** WHAT TO DO **
Find the line containing "(462, 228) = (523, 424): purple" in the data below, then output that line and each one after it exactly, with nothing else.

##### TASK INPUTS

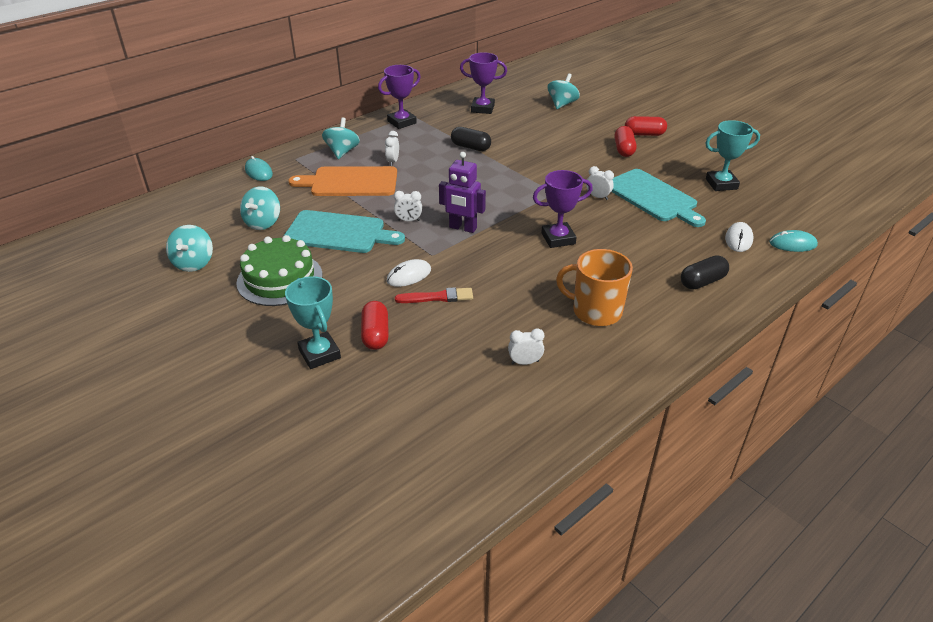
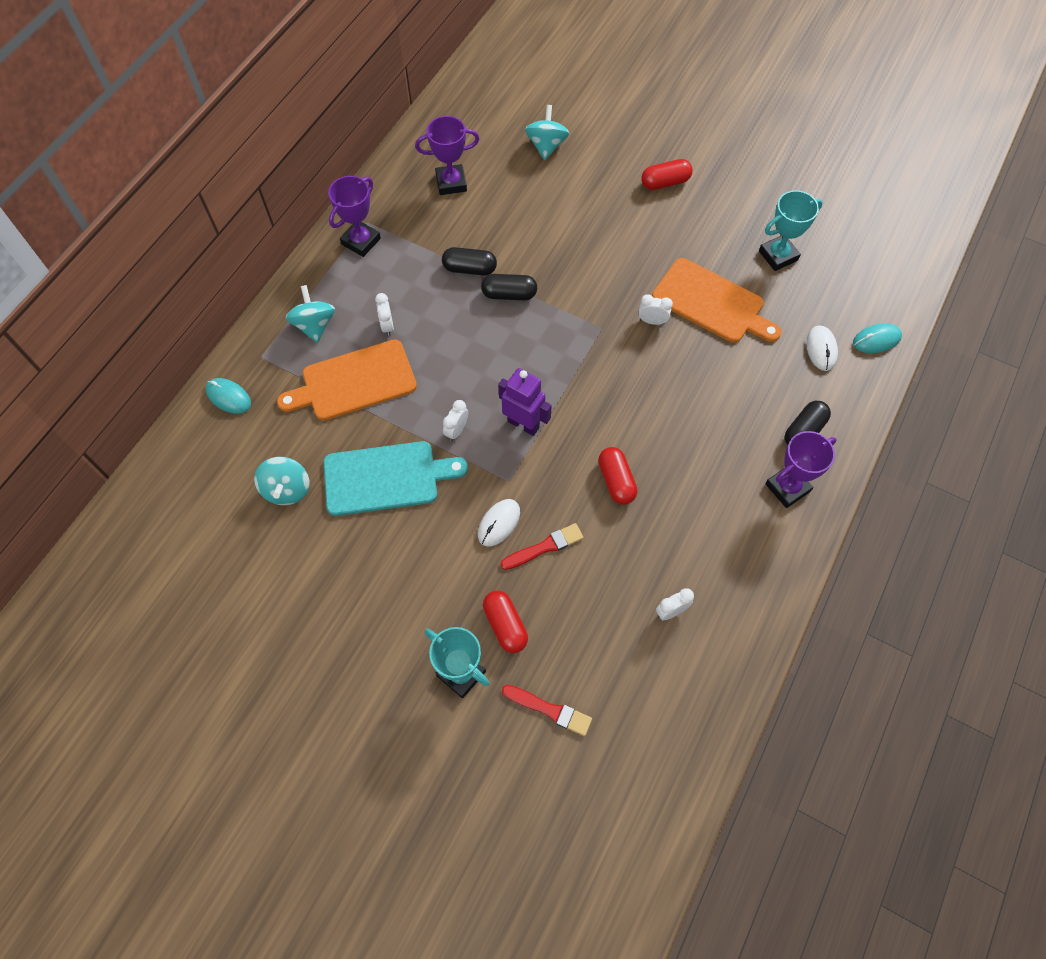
camera: 20 degrees left, 25 degrees up
(194, 263) = (244, 585): turquoise spinning top -> none
(280, 279) = (358, 576): green cake -> none
(379, 397) = (549, 710): none -> red brush
(408, 220) = (456, 430): white clock -> white clock turned 135 degrees clockwise
(462, 228) = (523, 424): purple robot -> purple robot turned 150 degrees counterclockwise
(492, 164) = (509, 294): none -> black capsule
(558, 238) = (634, 409): purple trophy -> purple trophy (787, 487)
(595, 311) = (713, 513): orange mug -> none
(623, 149) = (651, 220): red capsule -> red capsule (616, 481)
(653, 197) = (712, 303): turquoise cutting board -> orange cutting board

##########

** SOLUTION TO THE EXERCISE **
(462, 228) = (523, 424): purple robot -> purple robot turned 150 degrees counterclockwise
(492, 164) = (509, 294): none -> black capsule
(558, 238) = (634, 409): purple trophy -> purple trophy (787, 487)
(595, 311) = (713, 513): orange mug -> none
(623, 149) = (651, 220): red capsule -> red capsule (616, 481)
(653, 197) = (712, 303): turquoise cutting board -> orange cutting board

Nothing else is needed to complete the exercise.